──────── SOURCE MATERIAL

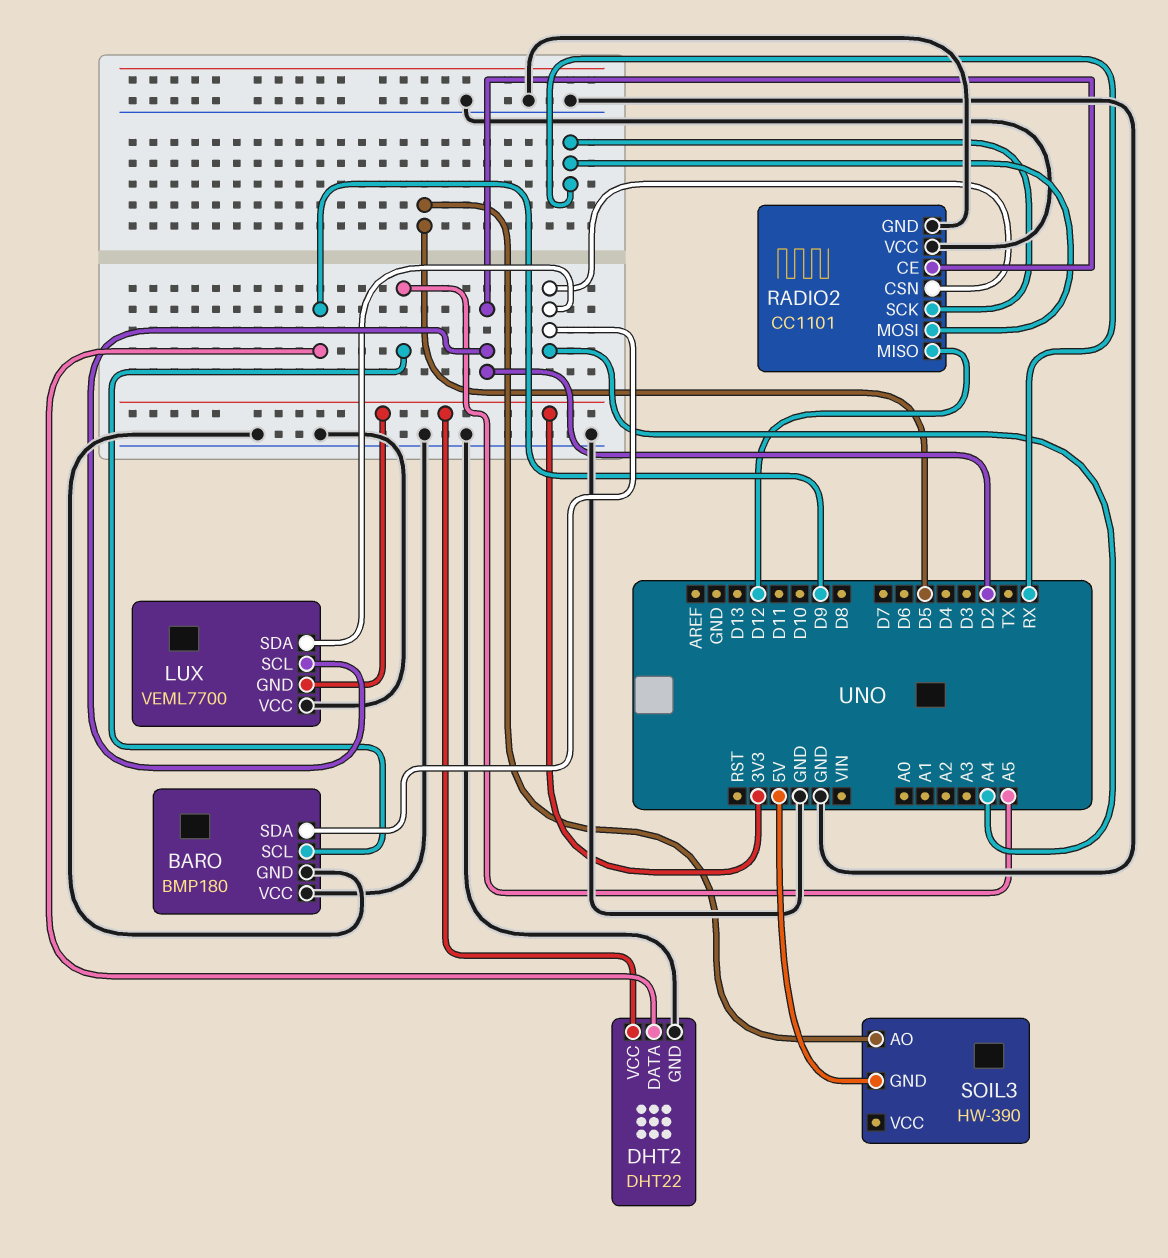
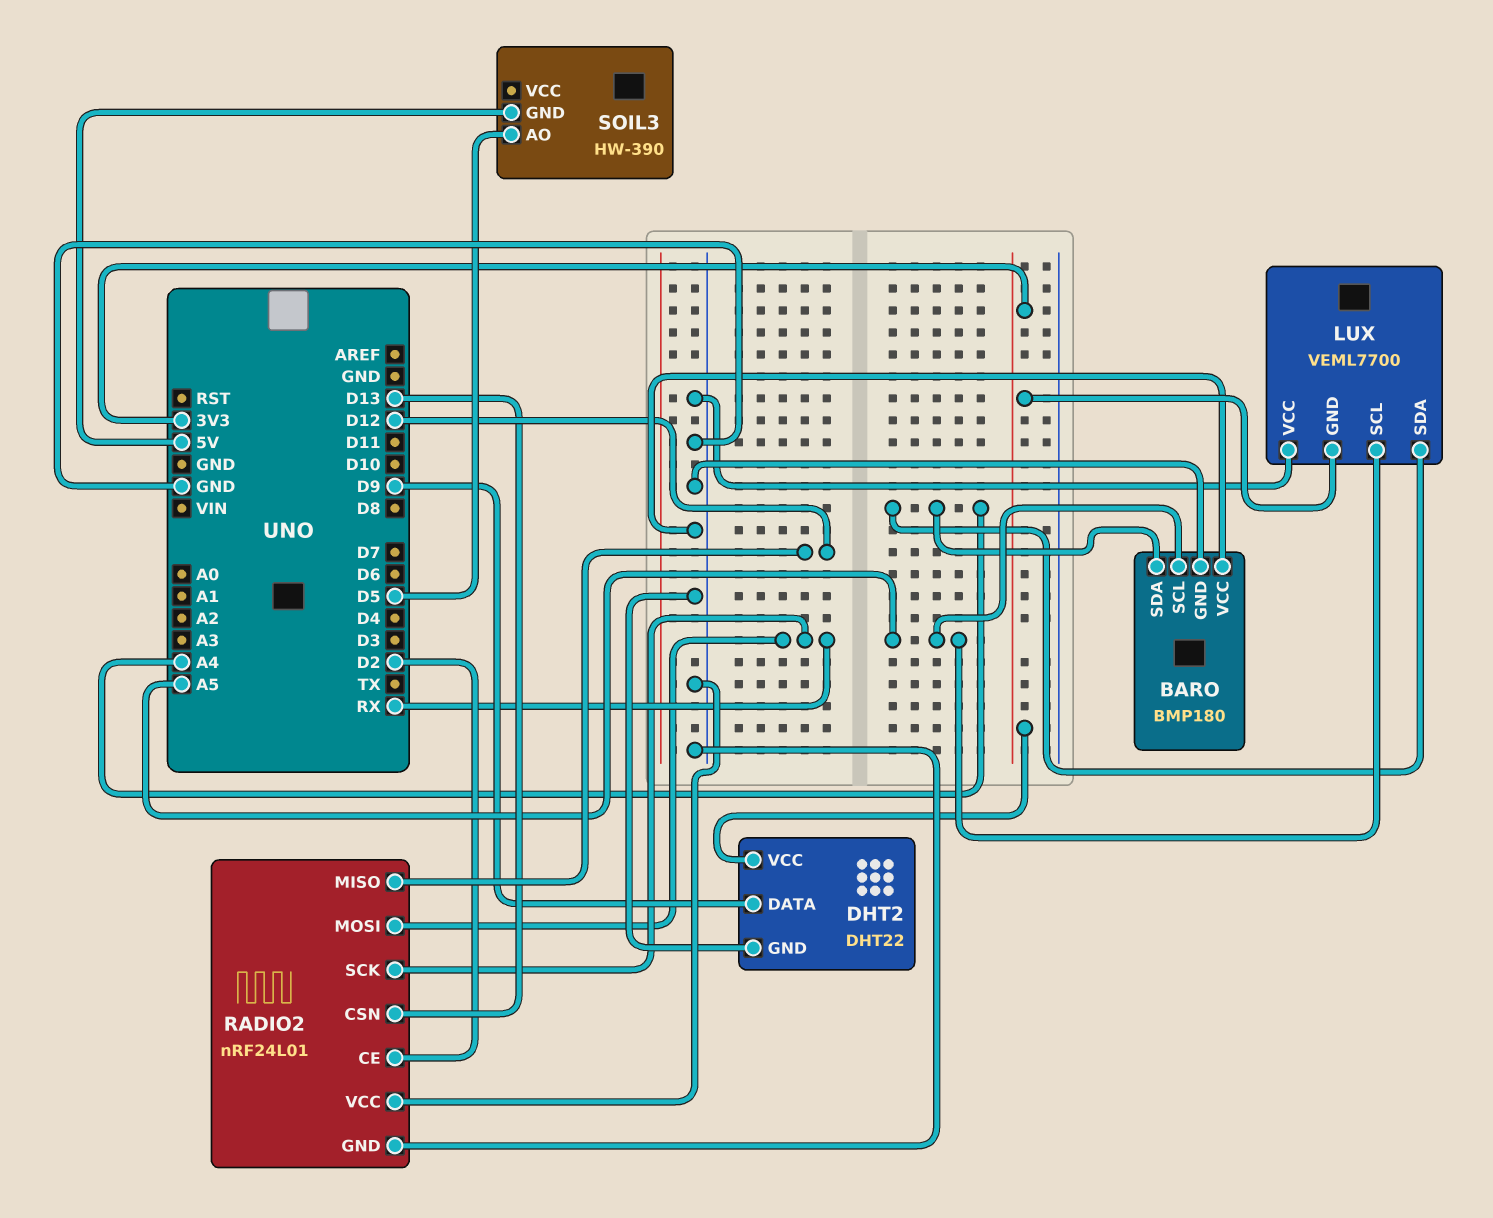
LUX pin SCL: D2 -> A5
RADIO2: CC1101 -> nRF24L01
RADIO2 pin CSN: A4 -> D13

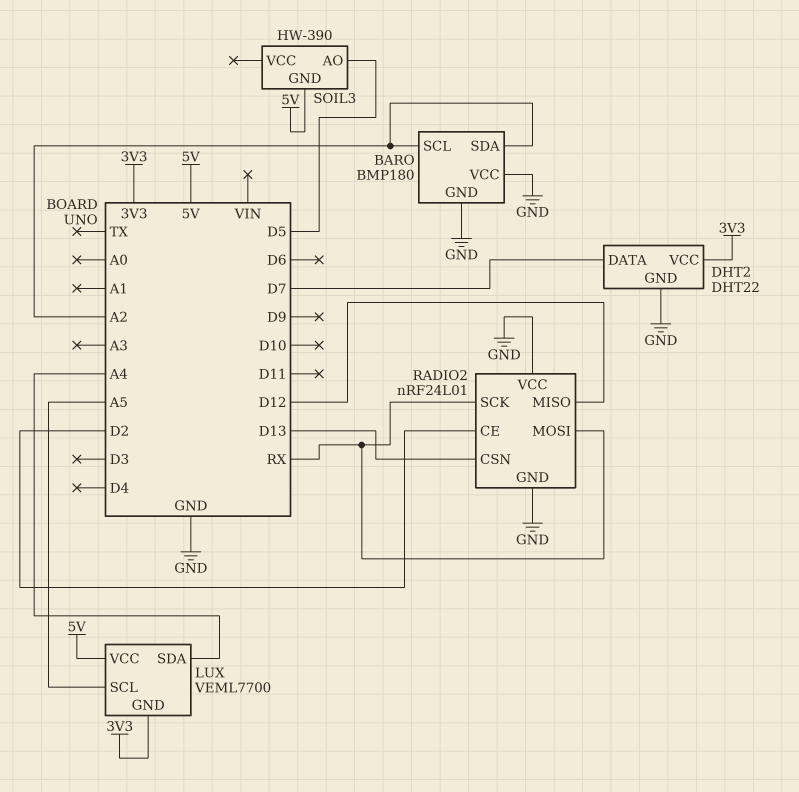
BARO pin SCL: A5 -> A2
BARO pin SDA: A4 -> A2
DHT2 pin DATA: D9 -> D7
LUX pin VCC: GND -> 5V

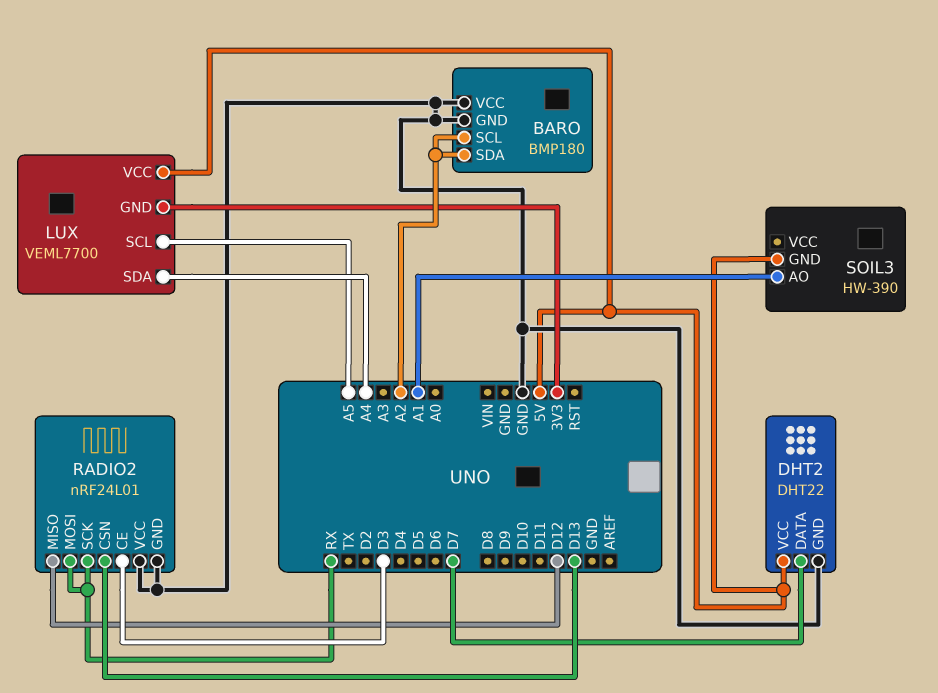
DHT2 pin VCC: 3V3 -> 5V
RADIO2 pin CE: D2 -> D3
SOIL3 pin AO: D5 -> A1

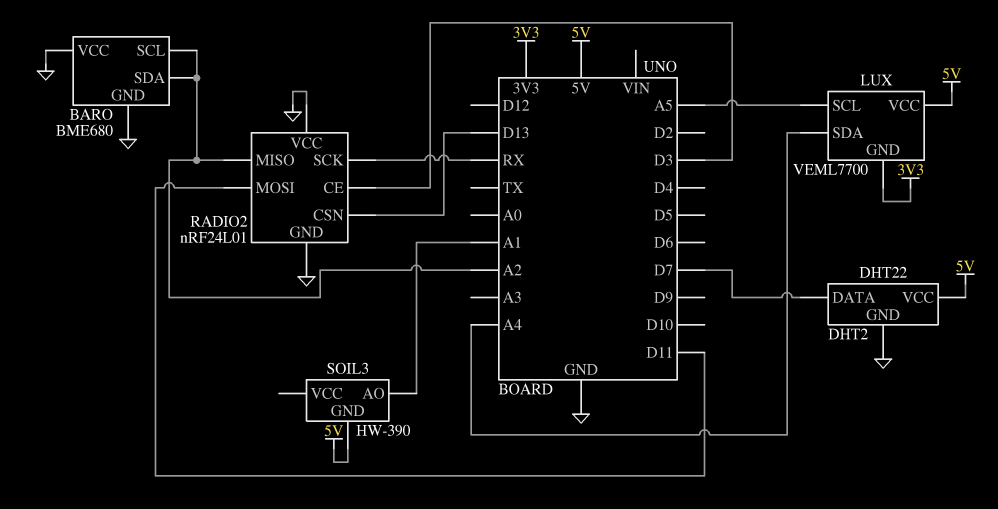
BARO: BMP180 -> BME680
RADIO2 pin MISO: D12 -> A2
RADIO2 pin MOSI: RX -> D11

────────────────

• EXERCISE INSTRUCTIONS
Retype every entry exactly as written. Leave the pictures out.

• WRITTEN SOLUTION
LUX pin SCL: D2 -> A5
RADIO2: CC1101 -> nRF24L01
RADIO2 pin CSN: A4 -> D13

BARO pin SCL: A5 -> A2
BARO pin SDA: A4 -> A2
DHT2 pin DATA: D9 -> D7
LUX pin VCC: GND -> 5V

DHT2 pin VCC: 3V3 -> 5V
RADIO2 pin CE: D2 -> D3
SOIL3 pin AO: D5 -> A1

BARO: BMP180 -> BME680
RADIO2 pin MISO: D12 -> A2
RADIO2 pin MOSI: RX -> D11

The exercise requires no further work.